START Extracted entries
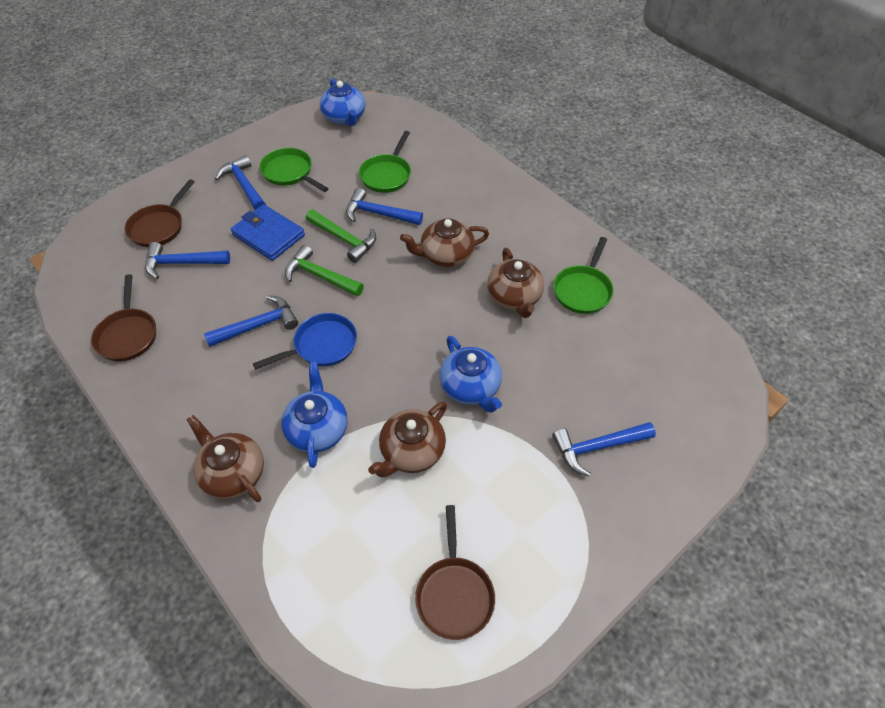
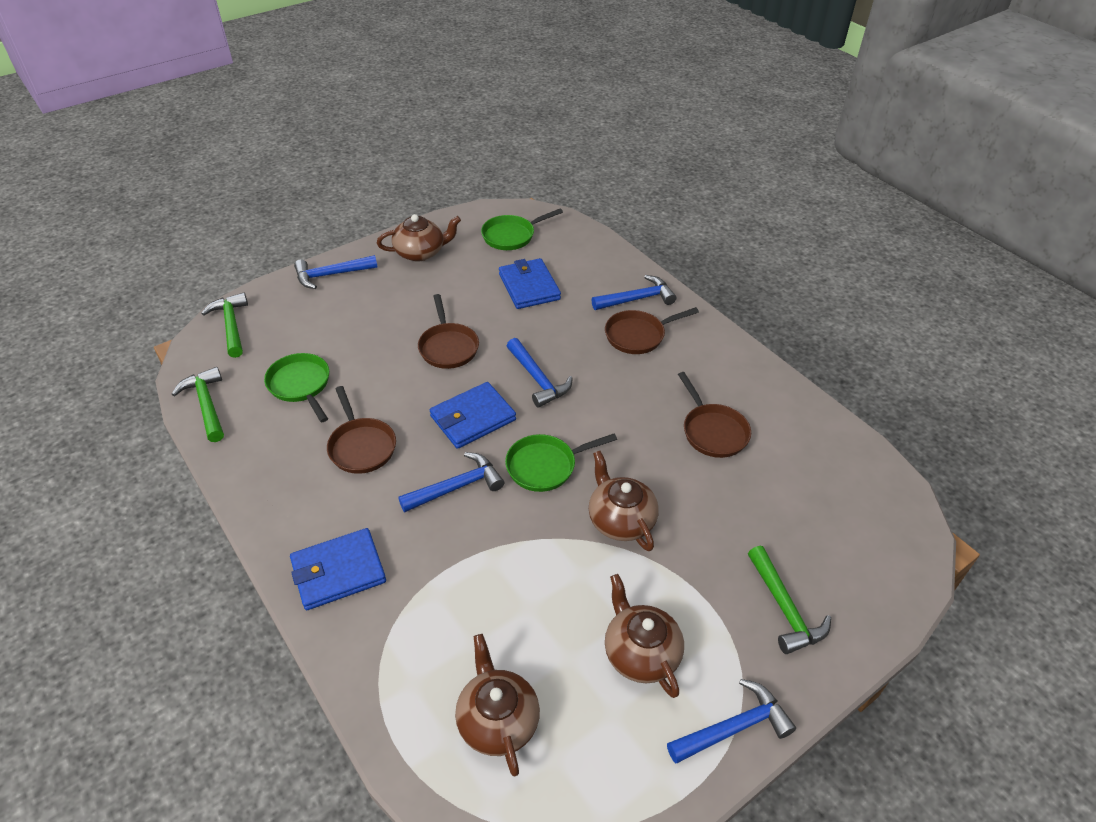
blue pan: 1 -> 0
blue teapot: 3 -> 0
blue wallet: 1 -> 3
brown pan: 3 -> 4
green hammer: 2 -> 3

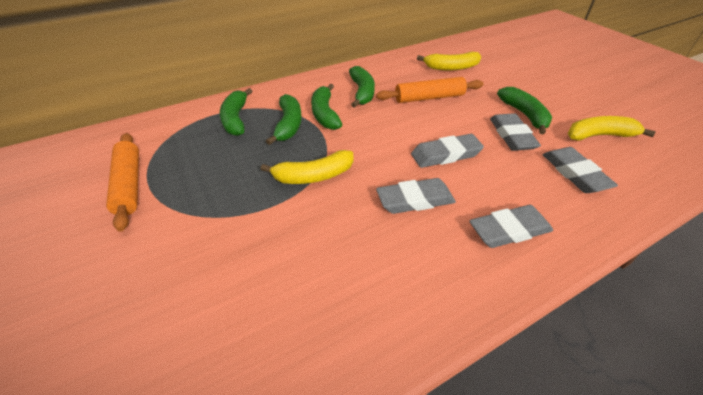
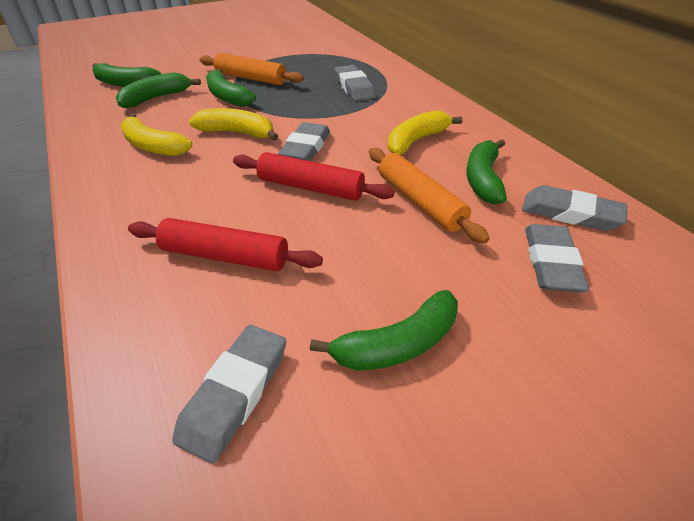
red rolling pin: 0 -> 2

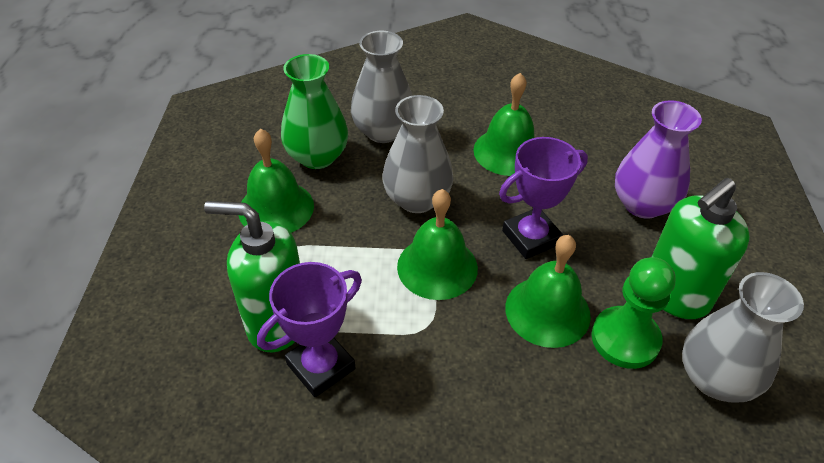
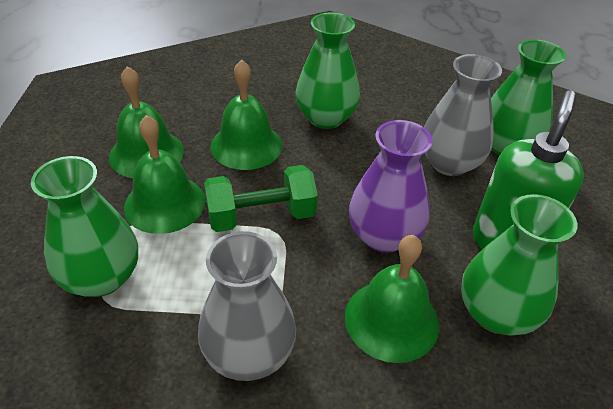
green dumbbell: 0 -> 1
green pawn: 1 -> 0
green soap dispenser: 2 -> 1
green vase: 1 -> 4
grey vase: 3 -> 2
purple trophy: 2 -> 0

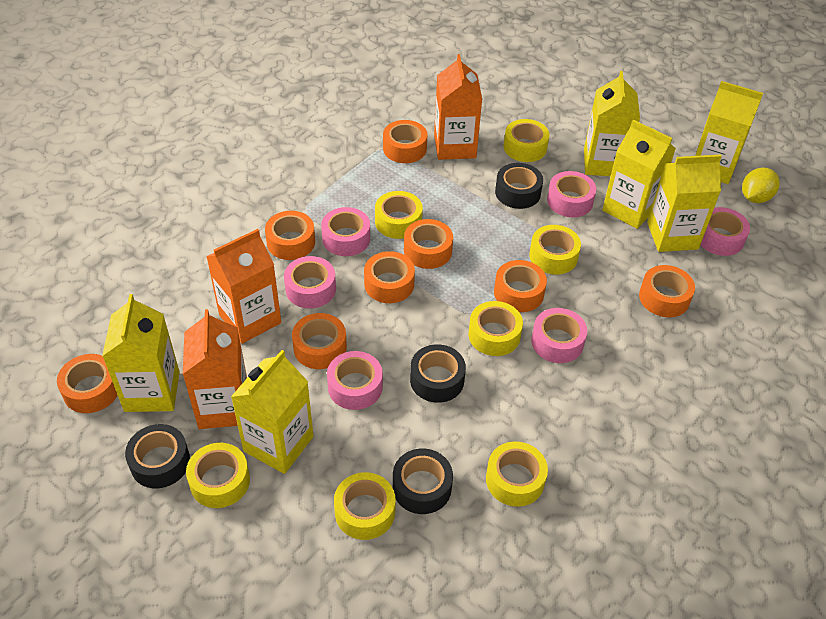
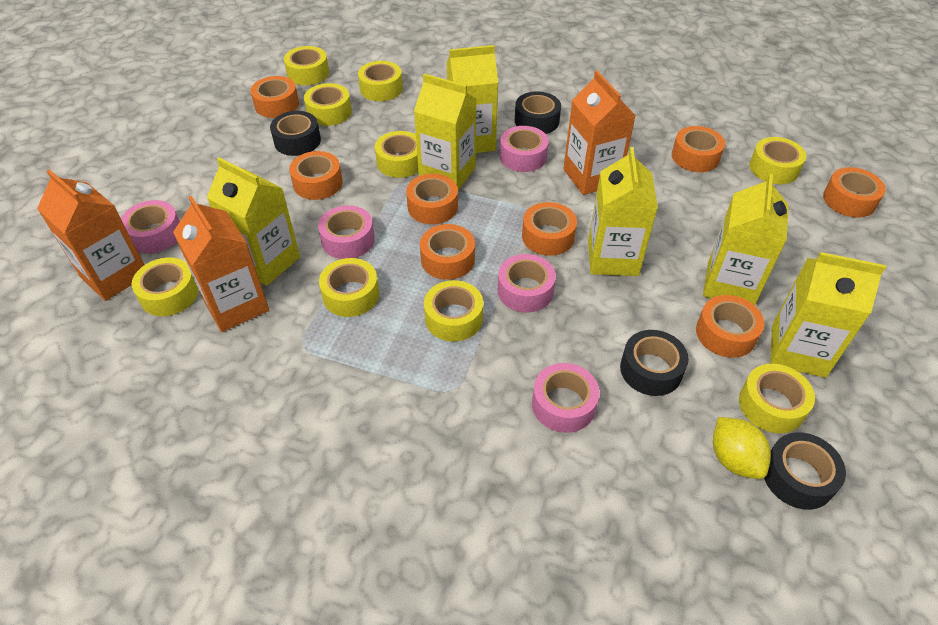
pink tape: 6 -> 5
yellow tape: 7 -> 9

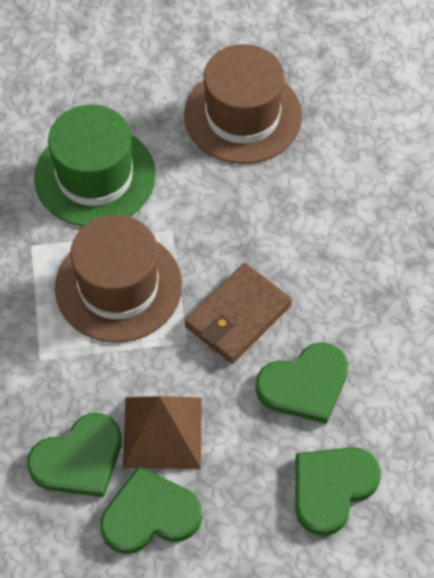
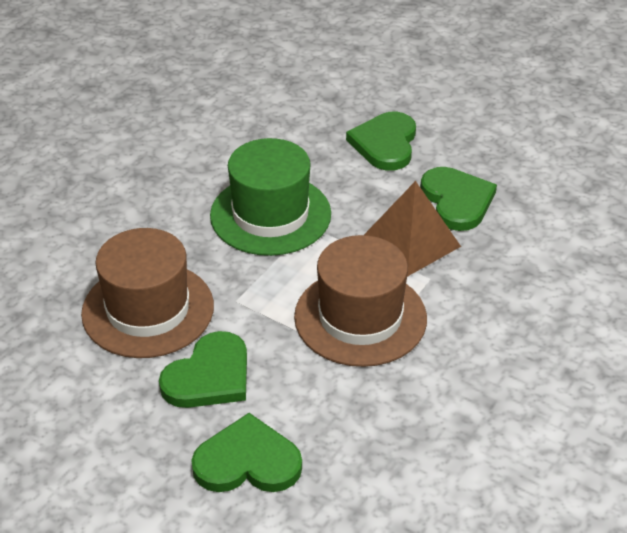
brown wallet: 1 -> 0

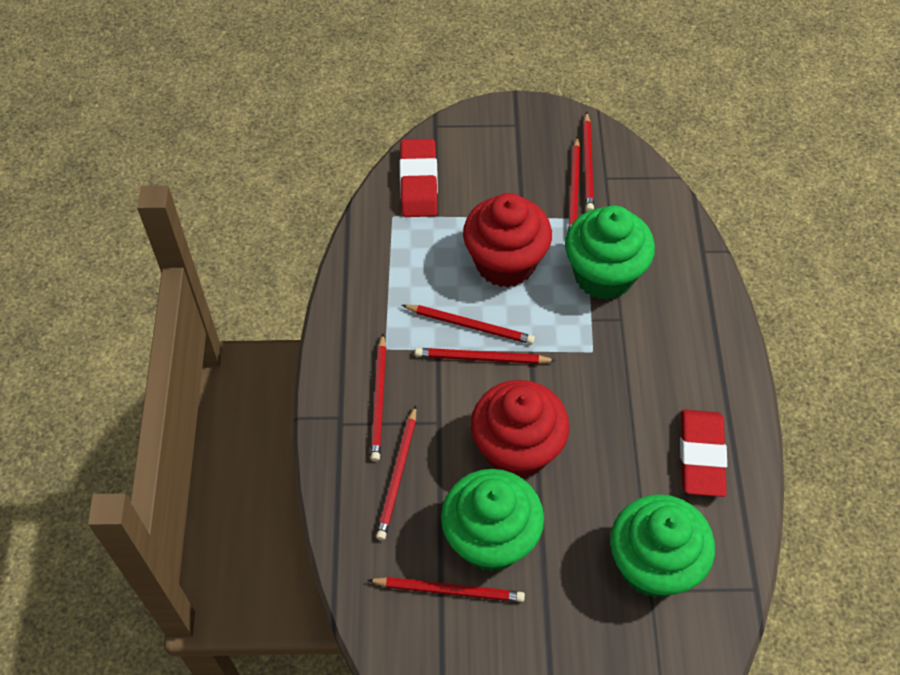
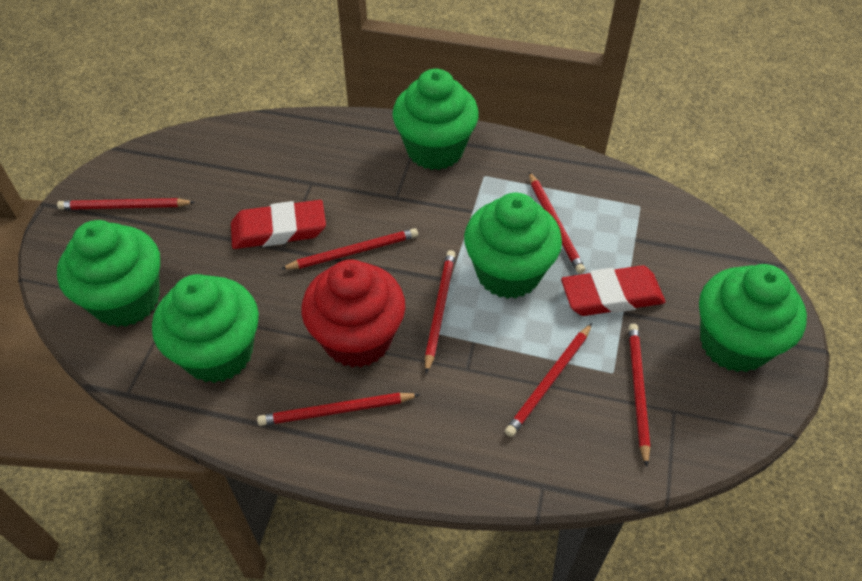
green cupcake: 3 -> 5
red cupcake: 2 -> 1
END Extracted entries
Every line above must be printed again exactly, pictures excluded.

blue pan: 1 -> 0
blue teapot: 3 -> 0
blue wallet: 1 -> 3
brown pan: 3 -> 4
green hammer: 2 -> 3

red rolling pin: 0 -> 2

green dumbbell: 0 -> 1
green pawn: 1 -> 0
green soap dispenser: 2 -> 1
green vase: 1 -> 4
grey vase: 3 -> 2
purple trophy: 2 -> 0

pink tape: 6 -> 5
yellow tape: 7 -> 9

brown wallet: 1 -> 0

green cupcake: 3 -> 5
red cupcake: 2 -> 1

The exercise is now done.